▶ [Source data]

[Start of section]

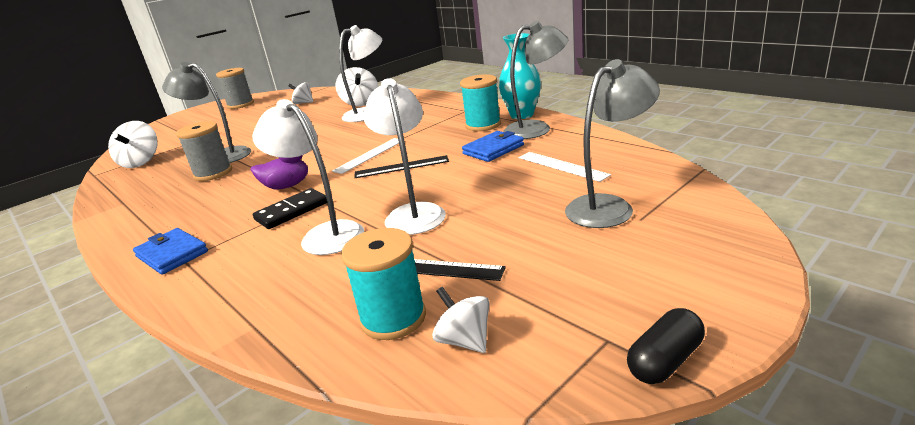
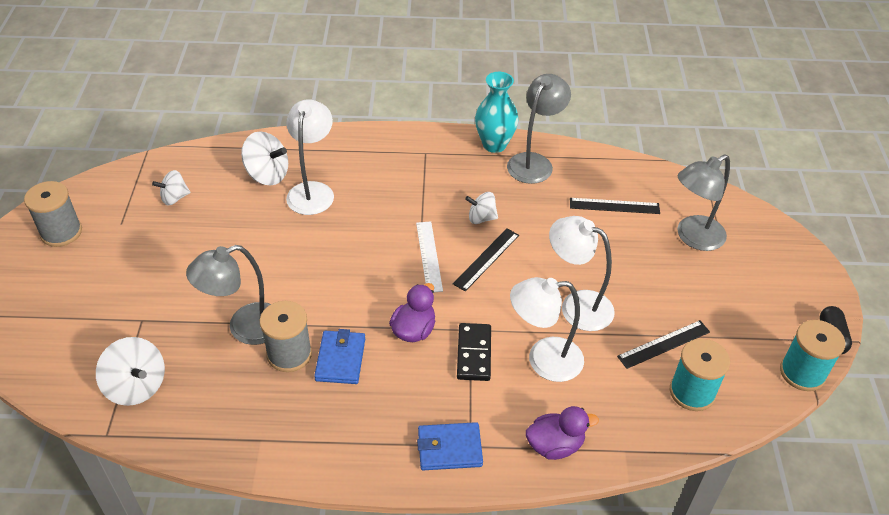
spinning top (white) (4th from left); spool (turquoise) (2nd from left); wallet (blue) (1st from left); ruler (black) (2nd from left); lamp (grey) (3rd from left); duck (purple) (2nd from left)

[End of section]
[Start of section]

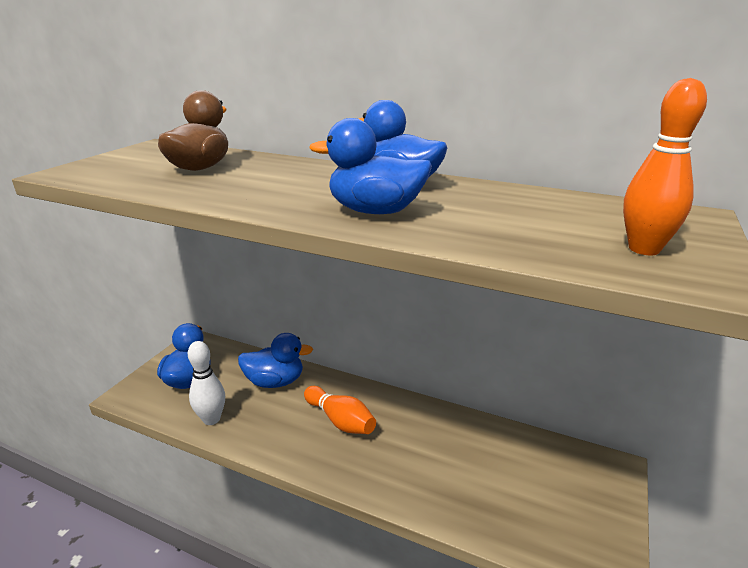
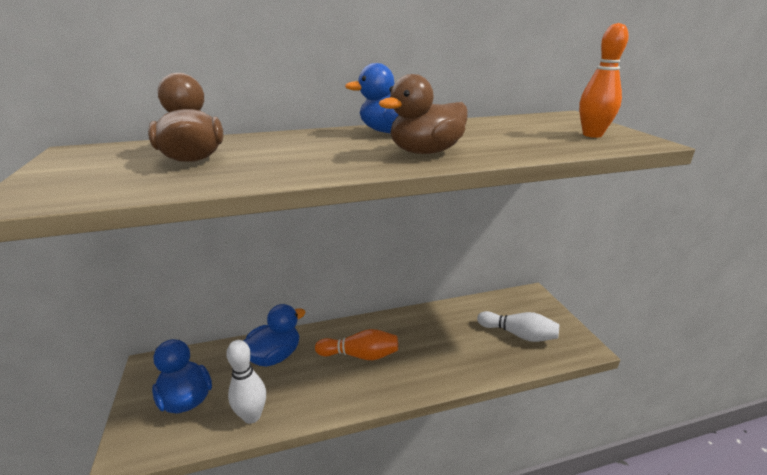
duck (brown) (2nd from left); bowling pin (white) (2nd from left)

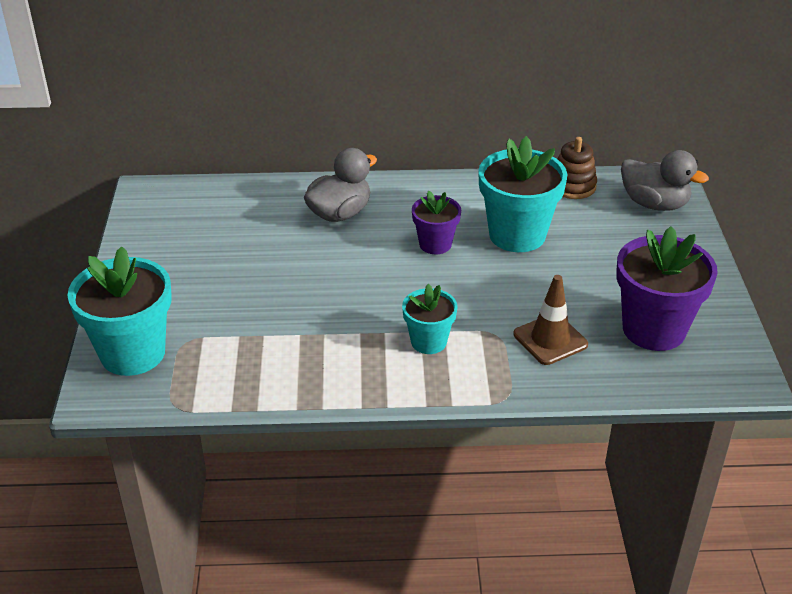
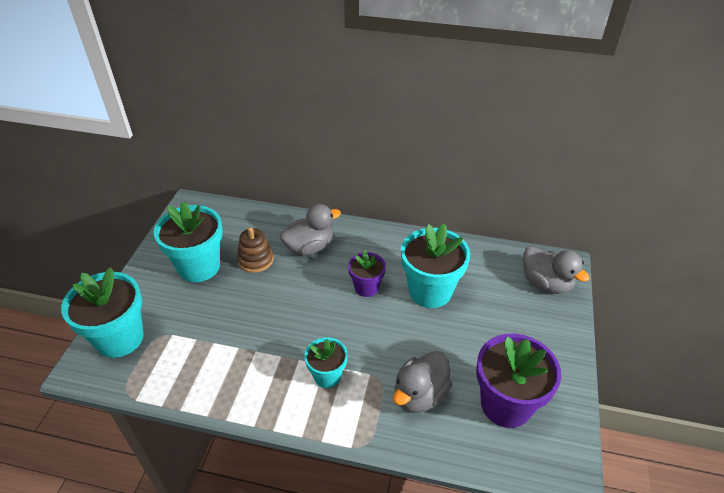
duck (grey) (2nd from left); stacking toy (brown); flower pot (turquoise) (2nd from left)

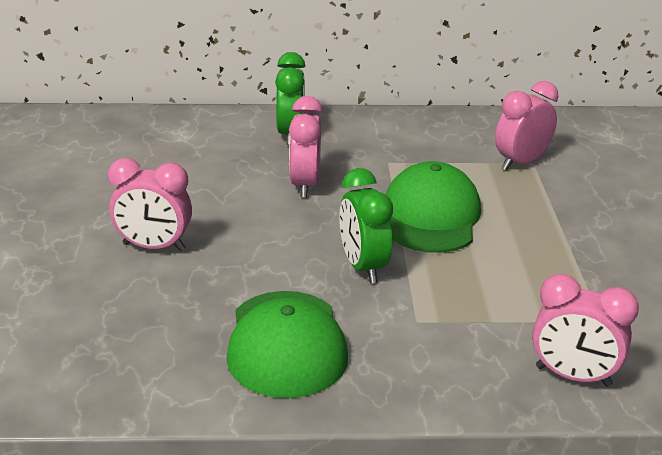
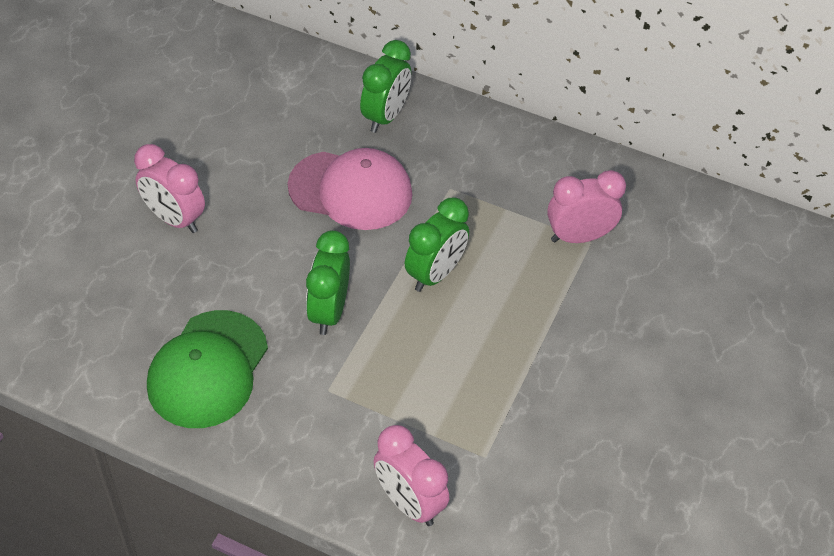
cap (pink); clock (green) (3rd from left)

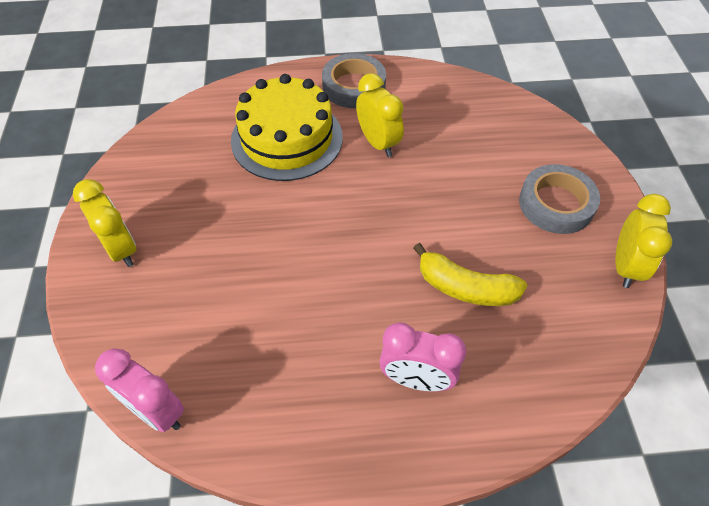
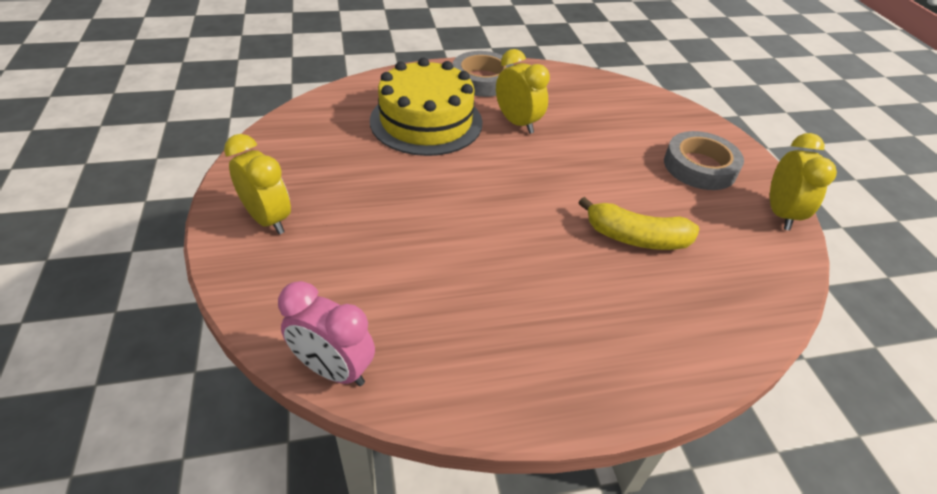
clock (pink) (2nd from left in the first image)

[End of section]

▶ [Activity]
Transcribe only the lines above that start at the line containing "duck (brown) (2nd" and end at the line containing "clock (pink) (2nd". Omit pictures.

▶ [Your solution]
duck (brown) (2nd from left); bowling pin (white) (2nd from left)

duck (grey) (2nd from left); stacking toy (brown); flower pot (turquoise) (2nd from left)

cap (pink); clock (green) (3rd from left)

clock (pink) (2nd from left in the first image)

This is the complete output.